__Brief__:
Start at the line with "ENC: KY-040 -> HW-040" in the records below, stop at the line with "LUX pin GND: GND -> VIN", and return every line in that span exactly, the two end lines included.

Change listing data:
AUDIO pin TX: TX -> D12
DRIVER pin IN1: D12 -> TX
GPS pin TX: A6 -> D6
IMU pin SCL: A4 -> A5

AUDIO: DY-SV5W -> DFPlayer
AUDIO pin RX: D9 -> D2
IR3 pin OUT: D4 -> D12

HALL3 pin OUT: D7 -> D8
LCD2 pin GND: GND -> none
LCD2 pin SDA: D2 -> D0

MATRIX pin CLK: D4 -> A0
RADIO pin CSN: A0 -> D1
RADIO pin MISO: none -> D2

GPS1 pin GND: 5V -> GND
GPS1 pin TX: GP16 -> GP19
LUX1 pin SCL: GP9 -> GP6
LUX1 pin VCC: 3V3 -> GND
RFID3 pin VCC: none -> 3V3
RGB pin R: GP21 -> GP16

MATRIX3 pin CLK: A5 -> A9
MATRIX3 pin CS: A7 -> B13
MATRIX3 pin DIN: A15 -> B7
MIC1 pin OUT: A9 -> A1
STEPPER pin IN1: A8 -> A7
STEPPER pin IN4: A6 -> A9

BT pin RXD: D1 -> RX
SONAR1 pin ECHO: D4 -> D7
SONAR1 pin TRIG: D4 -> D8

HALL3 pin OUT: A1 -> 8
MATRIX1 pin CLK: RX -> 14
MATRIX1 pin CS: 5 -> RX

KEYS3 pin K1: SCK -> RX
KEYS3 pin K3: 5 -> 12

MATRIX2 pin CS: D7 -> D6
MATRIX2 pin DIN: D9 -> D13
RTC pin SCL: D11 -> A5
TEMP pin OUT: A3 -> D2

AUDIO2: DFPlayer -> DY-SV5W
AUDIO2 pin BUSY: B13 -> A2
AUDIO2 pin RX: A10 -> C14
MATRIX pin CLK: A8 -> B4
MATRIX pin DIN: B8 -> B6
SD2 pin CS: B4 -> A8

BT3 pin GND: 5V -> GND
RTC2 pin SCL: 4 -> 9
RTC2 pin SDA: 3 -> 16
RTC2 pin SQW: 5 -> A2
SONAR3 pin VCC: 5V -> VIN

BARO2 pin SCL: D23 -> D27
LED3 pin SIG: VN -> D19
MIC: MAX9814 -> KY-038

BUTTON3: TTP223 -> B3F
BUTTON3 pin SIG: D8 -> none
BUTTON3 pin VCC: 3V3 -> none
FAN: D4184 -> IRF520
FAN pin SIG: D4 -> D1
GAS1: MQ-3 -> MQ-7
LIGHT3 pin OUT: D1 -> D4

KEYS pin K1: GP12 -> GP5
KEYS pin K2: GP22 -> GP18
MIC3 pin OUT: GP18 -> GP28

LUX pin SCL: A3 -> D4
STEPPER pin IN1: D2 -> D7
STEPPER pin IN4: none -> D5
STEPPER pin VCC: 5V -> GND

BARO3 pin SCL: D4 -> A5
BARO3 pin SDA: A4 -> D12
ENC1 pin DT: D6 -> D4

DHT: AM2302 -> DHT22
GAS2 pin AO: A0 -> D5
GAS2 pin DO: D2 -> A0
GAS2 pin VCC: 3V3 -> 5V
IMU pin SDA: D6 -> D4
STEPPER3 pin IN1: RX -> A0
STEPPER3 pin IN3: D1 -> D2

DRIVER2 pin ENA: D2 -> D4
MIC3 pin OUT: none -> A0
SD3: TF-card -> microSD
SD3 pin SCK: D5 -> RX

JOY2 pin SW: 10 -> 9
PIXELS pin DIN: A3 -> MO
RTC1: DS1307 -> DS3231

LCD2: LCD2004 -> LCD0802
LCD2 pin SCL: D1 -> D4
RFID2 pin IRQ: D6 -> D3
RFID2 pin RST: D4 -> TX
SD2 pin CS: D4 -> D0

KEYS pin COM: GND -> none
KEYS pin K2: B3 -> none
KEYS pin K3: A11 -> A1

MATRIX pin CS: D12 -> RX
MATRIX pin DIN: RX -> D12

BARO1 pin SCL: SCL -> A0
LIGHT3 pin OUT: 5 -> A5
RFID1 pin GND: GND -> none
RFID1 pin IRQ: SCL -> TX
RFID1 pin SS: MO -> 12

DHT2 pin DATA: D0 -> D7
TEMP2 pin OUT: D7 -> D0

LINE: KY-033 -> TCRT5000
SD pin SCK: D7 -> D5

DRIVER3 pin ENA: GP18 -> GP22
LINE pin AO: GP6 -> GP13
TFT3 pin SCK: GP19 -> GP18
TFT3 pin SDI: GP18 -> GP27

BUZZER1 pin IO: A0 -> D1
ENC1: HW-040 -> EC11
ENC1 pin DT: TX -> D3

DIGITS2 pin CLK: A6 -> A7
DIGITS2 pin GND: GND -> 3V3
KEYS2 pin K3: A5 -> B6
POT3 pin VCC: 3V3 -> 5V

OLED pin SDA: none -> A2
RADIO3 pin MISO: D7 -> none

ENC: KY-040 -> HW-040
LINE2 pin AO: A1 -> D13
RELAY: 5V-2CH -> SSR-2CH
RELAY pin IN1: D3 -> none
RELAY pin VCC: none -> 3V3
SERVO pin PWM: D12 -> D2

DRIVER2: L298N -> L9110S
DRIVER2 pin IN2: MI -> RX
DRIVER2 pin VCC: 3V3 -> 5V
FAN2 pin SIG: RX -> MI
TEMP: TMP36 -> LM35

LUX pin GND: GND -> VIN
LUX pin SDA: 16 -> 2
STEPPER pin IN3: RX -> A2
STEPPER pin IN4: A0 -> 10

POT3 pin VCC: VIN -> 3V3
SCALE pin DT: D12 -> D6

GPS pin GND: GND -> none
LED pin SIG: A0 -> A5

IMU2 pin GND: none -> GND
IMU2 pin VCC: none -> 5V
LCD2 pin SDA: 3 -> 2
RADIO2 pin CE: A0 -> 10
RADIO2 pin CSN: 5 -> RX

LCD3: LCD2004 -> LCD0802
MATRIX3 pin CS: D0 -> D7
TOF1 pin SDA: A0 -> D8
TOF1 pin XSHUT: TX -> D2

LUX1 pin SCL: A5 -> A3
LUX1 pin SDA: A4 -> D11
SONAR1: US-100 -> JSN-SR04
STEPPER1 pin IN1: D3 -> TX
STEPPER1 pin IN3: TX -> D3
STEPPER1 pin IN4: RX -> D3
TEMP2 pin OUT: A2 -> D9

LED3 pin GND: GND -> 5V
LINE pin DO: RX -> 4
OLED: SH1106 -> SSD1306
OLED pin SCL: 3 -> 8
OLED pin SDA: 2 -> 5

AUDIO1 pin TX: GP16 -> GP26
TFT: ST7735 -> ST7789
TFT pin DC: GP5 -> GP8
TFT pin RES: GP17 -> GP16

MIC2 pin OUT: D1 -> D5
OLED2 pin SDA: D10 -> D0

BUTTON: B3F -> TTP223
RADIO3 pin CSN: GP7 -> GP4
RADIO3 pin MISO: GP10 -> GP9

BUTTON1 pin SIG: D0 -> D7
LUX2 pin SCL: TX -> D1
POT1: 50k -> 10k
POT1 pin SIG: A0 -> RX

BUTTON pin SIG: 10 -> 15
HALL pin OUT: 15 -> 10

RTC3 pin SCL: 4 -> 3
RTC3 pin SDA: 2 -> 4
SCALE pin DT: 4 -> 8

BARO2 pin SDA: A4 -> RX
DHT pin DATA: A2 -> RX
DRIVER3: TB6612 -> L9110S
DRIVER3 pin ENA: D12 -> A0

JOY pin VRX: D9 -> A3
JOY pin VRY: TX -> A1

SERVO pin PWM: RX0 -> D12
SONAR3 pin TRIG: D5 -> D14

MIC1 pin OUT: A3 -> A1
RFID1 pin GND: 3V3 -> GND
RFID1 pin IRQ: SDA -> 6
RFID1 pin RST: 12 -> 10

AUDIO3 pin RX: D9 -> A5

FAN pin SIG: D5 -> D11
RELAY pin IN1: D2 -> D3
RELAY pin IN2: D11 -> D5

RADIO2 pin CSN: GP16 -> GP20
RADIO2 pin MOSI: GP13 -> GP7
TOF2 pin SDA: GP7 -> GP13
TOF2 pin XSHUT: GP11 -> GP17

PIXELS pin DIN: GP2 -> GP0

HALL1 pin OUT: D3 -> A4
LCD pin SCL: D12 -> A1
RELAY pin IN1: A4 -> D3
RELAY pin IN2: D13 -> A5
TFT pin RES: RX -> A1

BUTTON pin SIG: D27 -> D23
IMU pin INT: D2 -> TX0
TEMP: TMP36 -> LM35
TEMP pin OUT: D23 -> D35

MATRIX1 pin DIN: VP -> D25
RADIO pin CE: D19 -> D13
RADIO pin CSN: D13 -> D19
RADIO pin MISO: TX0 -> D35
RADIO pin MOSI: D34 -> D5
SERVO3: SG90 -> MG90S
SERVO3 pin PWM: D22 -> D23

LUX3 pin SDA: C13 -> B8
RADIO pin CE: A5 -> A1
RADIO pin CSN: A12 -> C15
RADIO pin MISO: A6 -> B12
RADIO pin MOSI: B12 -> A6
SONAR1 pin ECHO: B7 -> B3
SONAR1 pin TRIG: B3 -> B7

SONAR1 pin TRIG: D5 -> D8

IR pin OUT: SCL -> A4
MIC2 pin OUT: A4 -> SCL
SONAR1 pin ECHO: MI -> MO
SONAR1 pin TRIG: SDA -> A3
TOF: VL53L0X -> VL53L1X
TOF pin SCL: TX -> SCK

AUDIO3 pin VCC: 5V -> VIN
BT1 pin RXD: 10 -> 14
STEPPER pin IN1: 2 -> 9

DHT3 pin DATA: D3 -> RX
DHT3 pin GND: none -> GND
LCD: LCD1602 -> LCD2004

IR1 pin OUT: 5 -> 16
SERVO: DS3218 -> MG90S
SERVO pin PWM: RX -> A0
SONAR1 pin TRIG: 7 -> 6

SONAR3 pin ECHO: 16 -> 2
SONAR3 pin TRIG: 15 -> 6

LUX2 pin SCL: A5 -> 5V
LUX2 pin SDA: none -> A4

__Output__:
ENC: KY-040 -> HW-040
LINE2 pin AO: A1 -> D13
RELAY: 5V-2CH -> SSR-2CH
RELAY pin IN1: D3 -> none
RELAY pin VCC: none -> 3V3
SERVO pin PWM: D12 -> D2

DRIVER2: L298N -> L9110S
DRIVER2 pin IN2: MI -> RX
DRIVER2 pin VCC: 3V3 -> 5V
FAN2 pin SIG: RX -> MI
TEMP: TMP36 -> LM35

LUX pin GND: GND -> VIN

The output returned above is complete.